**Opdrachteisen:**
Zet alle regels van de onderstaande lijst onder elkaar als een genummerde opsomming en laat lege regels weg.

**Gegeven lijst:**
+--

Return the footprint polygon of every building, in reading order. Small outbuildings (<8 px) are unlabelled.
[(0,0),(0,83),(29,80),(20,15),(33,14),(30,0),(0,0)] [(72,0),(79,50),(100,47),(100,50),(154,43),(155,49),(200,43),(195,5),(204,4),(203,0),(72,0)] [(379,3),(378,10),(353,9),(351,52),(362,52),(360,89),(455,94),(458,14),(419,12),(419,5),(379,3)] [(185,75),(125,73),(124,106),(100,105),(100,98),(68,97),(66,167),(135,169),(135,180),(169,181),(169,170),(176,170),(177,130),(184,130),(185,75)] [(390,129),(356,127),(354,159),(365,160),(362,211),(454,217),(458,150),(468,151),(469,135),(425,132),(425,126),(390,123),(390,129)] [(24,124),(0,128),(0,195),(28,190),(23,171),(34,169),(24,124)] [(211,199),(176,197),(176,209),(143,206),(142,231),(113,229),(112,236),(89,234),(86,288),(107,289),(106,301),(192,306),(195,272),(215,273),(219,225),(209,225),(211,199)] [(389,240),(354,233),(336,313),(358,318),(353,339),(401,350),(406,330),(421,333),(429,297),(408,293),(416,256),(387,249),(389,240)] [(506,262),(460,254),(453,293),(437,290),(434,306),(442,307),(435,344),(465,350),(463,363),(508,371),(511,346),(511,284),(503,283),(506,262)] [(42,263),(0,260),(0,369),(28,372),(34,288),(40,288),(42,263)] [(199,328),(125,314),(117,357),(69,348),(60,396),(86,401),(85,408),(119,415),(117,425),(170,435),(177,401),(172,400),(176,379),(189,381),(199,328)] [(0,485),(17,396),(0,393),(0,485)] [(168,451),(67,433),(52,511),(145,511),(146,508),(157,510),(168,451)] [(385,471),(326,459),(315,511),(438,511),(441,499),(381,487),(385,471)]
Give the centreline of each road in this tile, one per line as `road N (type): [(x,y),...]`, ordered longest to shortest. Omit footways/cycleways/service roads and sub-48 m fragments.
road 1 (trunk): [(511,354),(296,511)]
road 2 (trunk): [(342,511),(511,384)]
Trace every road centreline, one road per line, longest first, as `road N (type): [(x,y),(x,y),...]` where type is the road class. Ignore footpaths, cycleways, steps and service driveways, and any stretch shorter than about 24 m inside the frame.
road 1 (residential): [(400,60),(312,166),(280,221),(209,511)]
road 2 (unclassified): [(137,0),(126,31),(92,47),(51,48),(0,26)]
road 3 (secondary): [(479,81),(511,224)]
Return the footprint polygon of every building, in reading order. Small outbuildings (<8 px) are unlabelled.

+--

**Antwoord opgave:**
1. Return the footprint polygon of every building, in reading order. Small outbuildings (<8 px) are unlabelled.
2. [(0,0),(0,83),(29,80),(20,15),(33,14),(30,0),(0,0)] [(72,0),(79,50),(100,47),(100,50),(154,43),(155,49),(200,43),(195,5),(204,4),(203,0),(72,0)] [(379,3),(378,10),(353,9),(351,52),(362,52),(360,89),(455,94),(458,14),(419,12),(419,5),(379,3)] [(185,75),(125,73),(124,106),(100,105),(100,98),(68,97),(66,167),(135,169),(135,180),(169,181),(169,170),(176,170),(177,130),(184,130),(185,75)] [(390,129),(356,127),(354,159),(365,160),(362,211),(454,217),(458,150),(468,151),(469,135),(425,132),(425,126),(390,123),(390,129)] [(24,124),(0,128),(0,195),(28,190),(23,171),(34,169),(24,124)] [(211,199),(176,197),(176,209),(143,206),(142,231),(113,229),(112,236),(89,234),(86,288),(107,289),(106,301),(192,306),(195,272),(215,273),(219,225),(209,225),(211,199)] [(389,240),(354,233),(336,313),(358,318),(353,339),(401,350),(406,330),(421,333),(429,297),(408,293),(416,256),(387,249),(389,240)] [(506,262),(460,254),(453,293),(437,290),(434,306),(442,307),(435,344),(465,350),(463,363),(508,371),(511,346),(511,284),(503,283),(506,262)] [(42,263),(0,260),(0,369),(28,372),(34,288),(40,288),(42,263)] [(199,328),(125,314),(117,357),(69,348),(60,396),(86,401),(85,408),(119,415),(117,425),(170,435),(177,401),(172,400),(176,379),(189,381),(199,328)] [(0,485),(17,396),(0,393),(0,485)] [(168,451),(67,433),(52,511),(145,511),(146,508),(157,510),(168,451)] [(385,471),(326,459),(315,511),(438,511),(441,499),(381,487),(385,471)]
3. Give the centreline of each road in this tile, one per line as `road N (type): [(x,y),...]`, ordered longest to shortest. Omit footways/cycleways/service roads and sub-48 m fragments.
4. road 1 (trunk): [(511,354),(296,511)]
5. road 2 (trunk): [(342,511),(511,384)]
6. Trace every road centreline, one road per line, longest first, as `road N (type): [(x,y),(x,y),...]` where type is the road class. Ignore footpaths, cycleways, steps and service driveways, and any stretch shorter than about 24 m inside the frame.
7. road 1 (residential): [(400,60),(312,166),(280,221),(209,511)]
8. road 2 (unclassified): [(137,0),(126,31),(92,47),(51,48),(0,26)]
9. road 3 (secondary): [(479,81),(511,224)]
10. Return the footprint polygon of every building, in reading order. Small outbuildings (<8 px) are unlabelled.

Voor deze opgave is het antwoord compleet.